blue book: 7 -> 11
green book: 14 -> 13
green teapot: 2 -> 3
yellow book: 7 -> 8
--
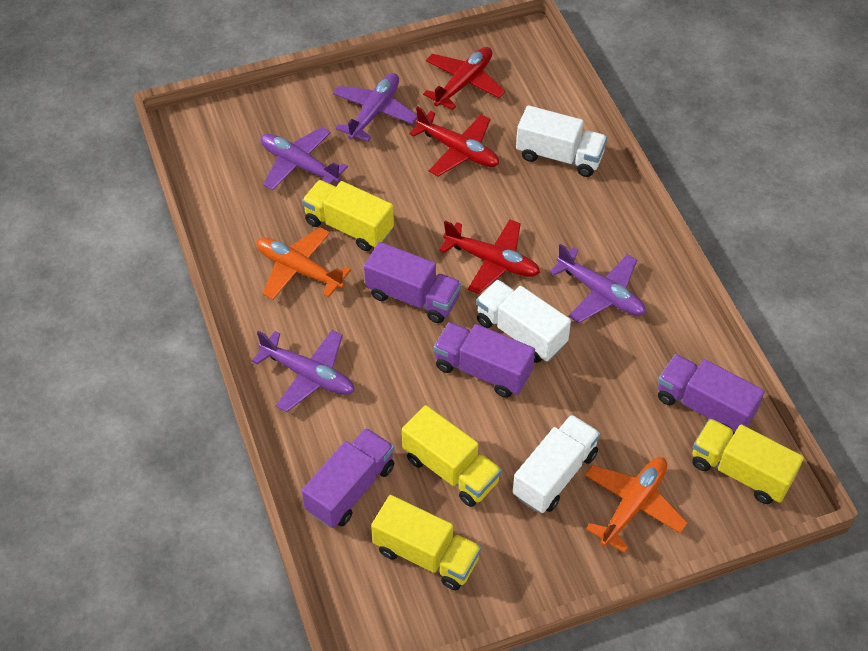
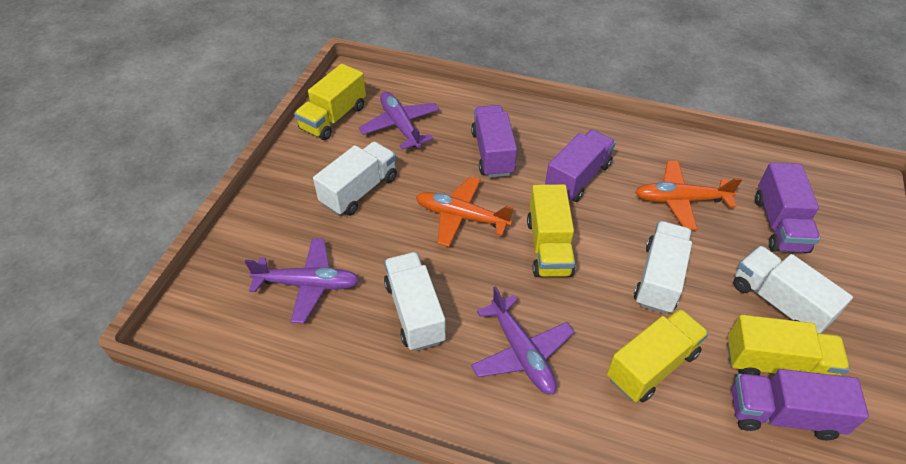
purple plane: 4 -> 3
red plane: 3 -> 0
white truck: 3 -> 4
---
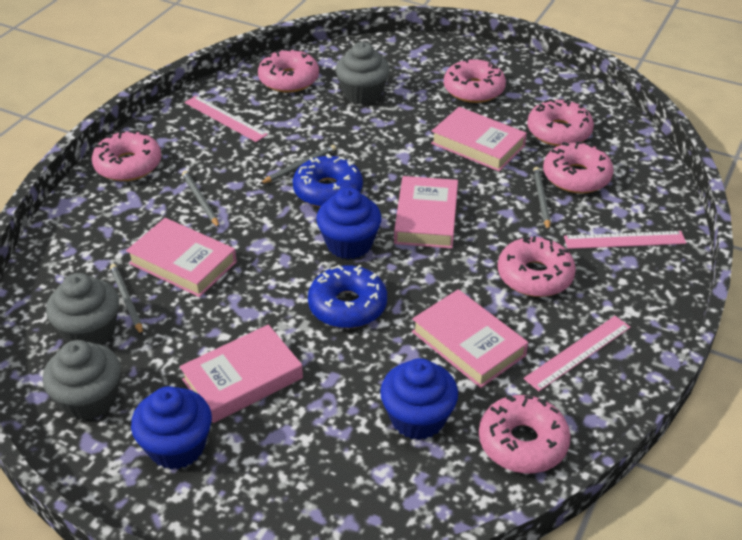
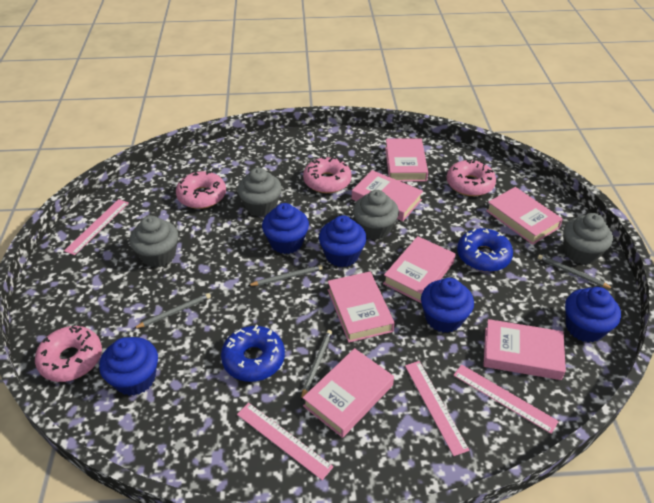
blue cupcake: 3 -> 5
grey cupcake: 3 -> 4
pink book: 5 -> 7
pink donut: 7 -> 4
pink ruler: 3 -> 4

● **Your task**
Copy the lines of the data above exactly as written, beginning with the line containing "grey cupcake: 3 -> 4" and ending with the line containing "pink ruler: 3 -> 4", and leave out all other lines.

● **Exercise solution**
grey cupcake: 3 -> 4
pink book: 5 -> 7
pink donut: 7 -> 4
pink ruler: 3 -> 4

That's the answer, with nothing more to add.